Set down the line containing "(325, 125) = (335, 161): purple" and each line after it through the last line of the records, exactly, leaving pictures out.
╭─ Records to process
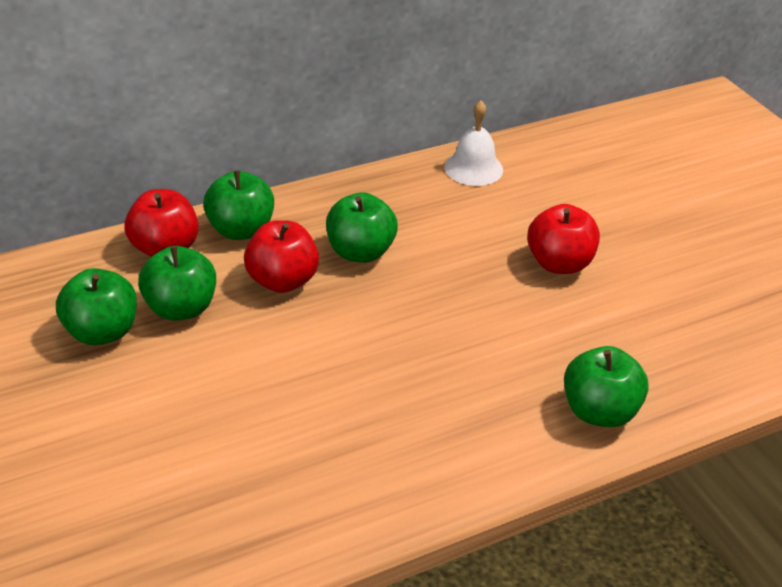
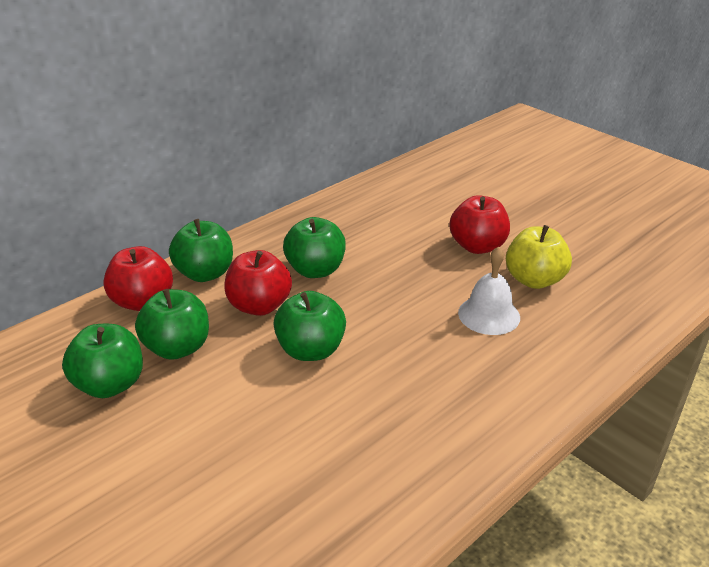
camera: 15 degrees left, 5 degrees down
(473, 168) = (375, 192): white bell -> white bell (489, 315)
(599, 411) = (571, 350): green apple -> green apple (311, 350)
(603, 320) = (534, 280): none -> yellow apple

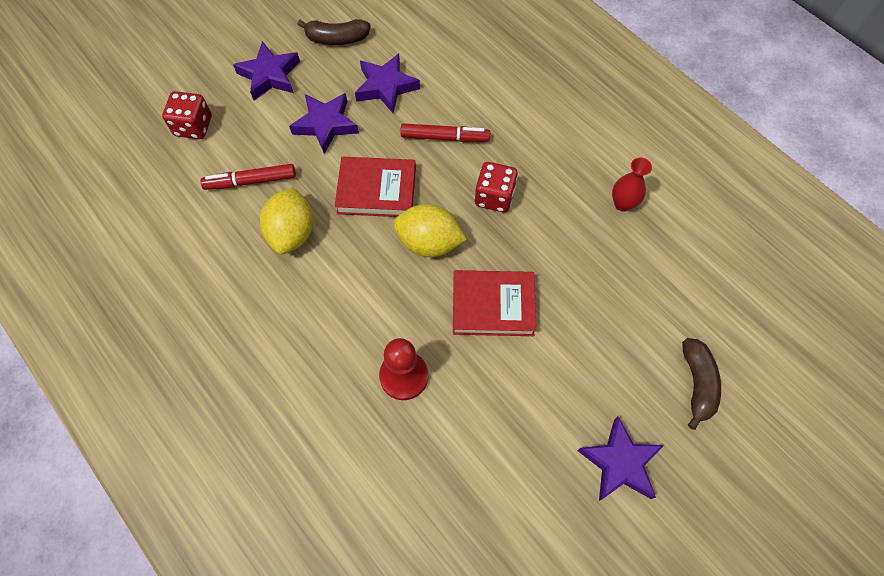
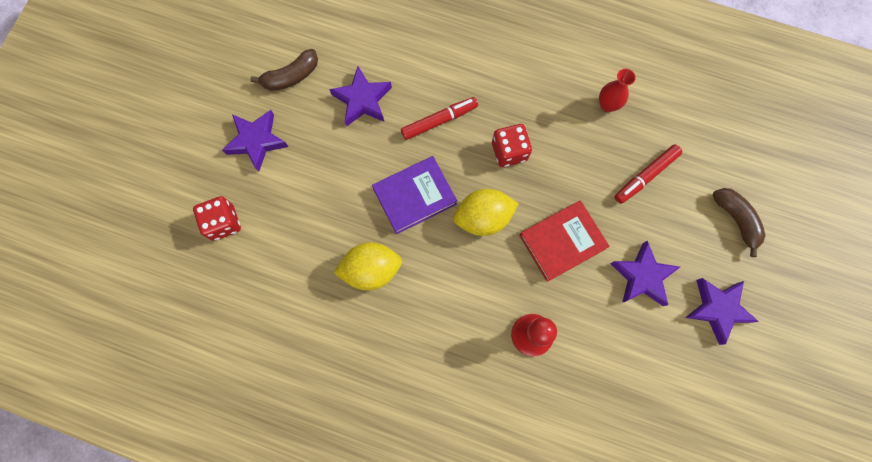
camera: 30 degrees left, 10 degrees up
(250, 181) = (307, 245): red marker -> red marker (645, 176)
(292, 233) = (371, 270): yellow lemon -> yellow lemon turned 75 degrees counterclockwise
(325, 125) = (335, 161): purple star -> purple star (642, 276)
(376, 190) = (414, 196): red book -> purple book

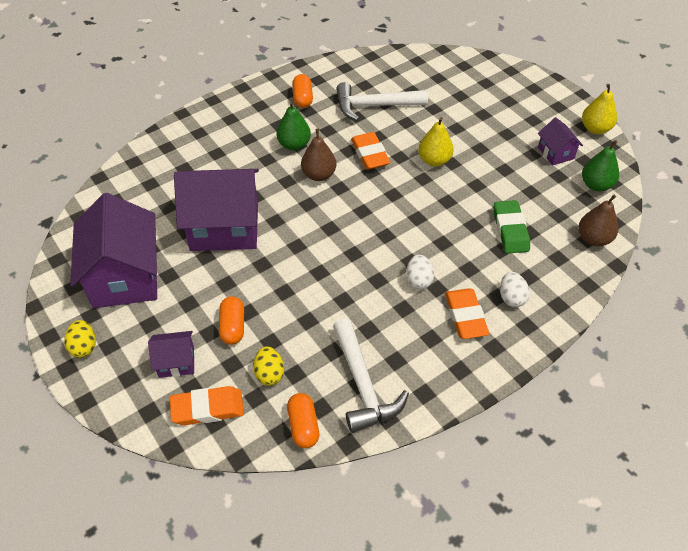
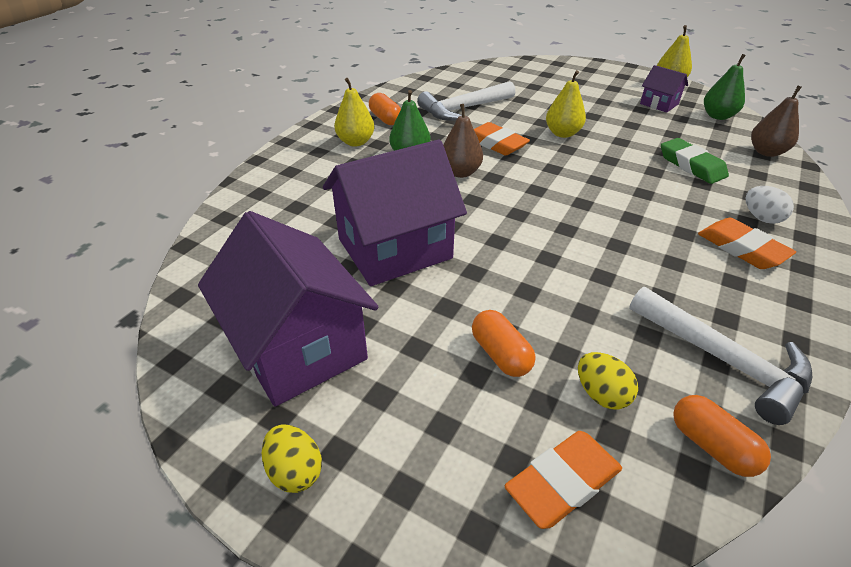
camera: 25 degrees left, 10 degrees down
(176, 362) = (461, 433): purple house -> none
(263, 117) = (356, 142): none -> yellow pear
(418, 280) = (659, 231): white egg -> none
╰─
■ **Response**:
(325, 125) = (335, 161): purple star -> purple star (642, 276)
(376, 190) = (414, 196): red book -> purple book

camera: 25 degrees left, 10 degrees down
(176, 362) = (461, 433): purple house -> none
(263, 117) = (356, 142): none -> yellow pear
(418, 280) = (659, 231): white egg -> none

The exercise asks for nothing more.